__What to work on__. Restate the listing that follows word for word, without its pictures.

┄┄┄┄┄┄┄┄┄┄┄┄┄┄┄┄┄┄┄┄

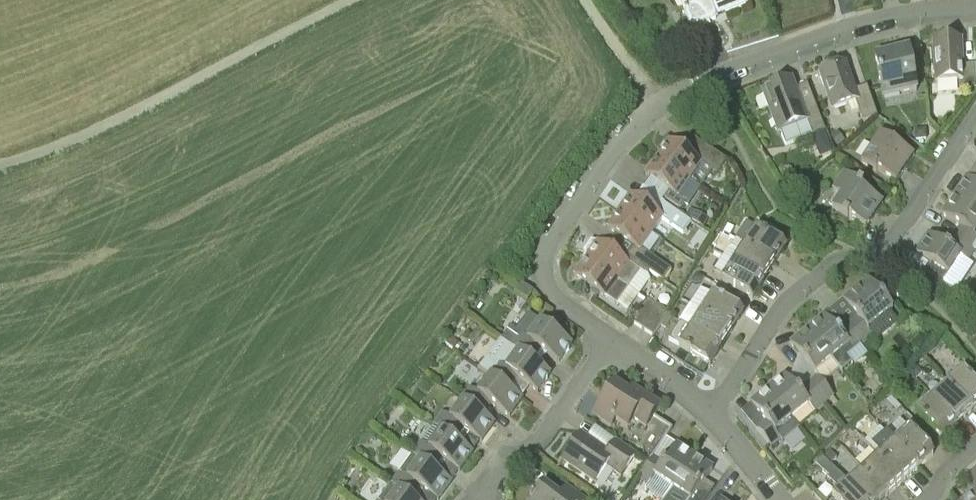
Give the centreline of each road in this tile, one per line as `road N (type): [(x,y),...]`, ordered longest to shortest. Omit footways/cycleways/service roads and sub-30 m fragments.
road 1 (residential): [(711,414),(788,300),(839,260),(891,245),(975,115)]
road 2 (unclassified): [(0,164),(141,107),(347,0)]
road 3 (residential): [(975,10),(879,19),(658,102)]
road 4 (residential): [(613,340),(548,290),(540,274),(543,252),(617,144),(658,102)]
road 5 (residential): [(478,499),(561,416),(613,340)]
road 6 (unclassified): [(585,0),(658,102)]
road 7 (residential): [(711,414),(613,340)]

┄┄┄┄┄┄┄┄┄┄┄┄┄┄┄┄┄┄┄┄

__Answer__.
Give the centreline of each road in this tile, one per line as `road N (type): [(x,y),...]`, ordered longest to shortest. Omit footways/cycleways/service roads and sub-30 m fragments.
road 1 (residential): [(711,414),(788,300),(839,260),(891,245),(975,115)]
road 2 (unclassified): [(0,164),(141,107),(347,0)]
road 3 (residential): [(975,10),(879,19),(658,102)]
road 4 (residential): [(613,340),(548,290),(540,274),(543,252),(617,144),(658,102)]
road 5 (residential): [(478,499),(561,416),(613,340)]
road 6 (unclassified): [(585,0),(658,102)]
road 7 (residential): [(711,414),(613,340)]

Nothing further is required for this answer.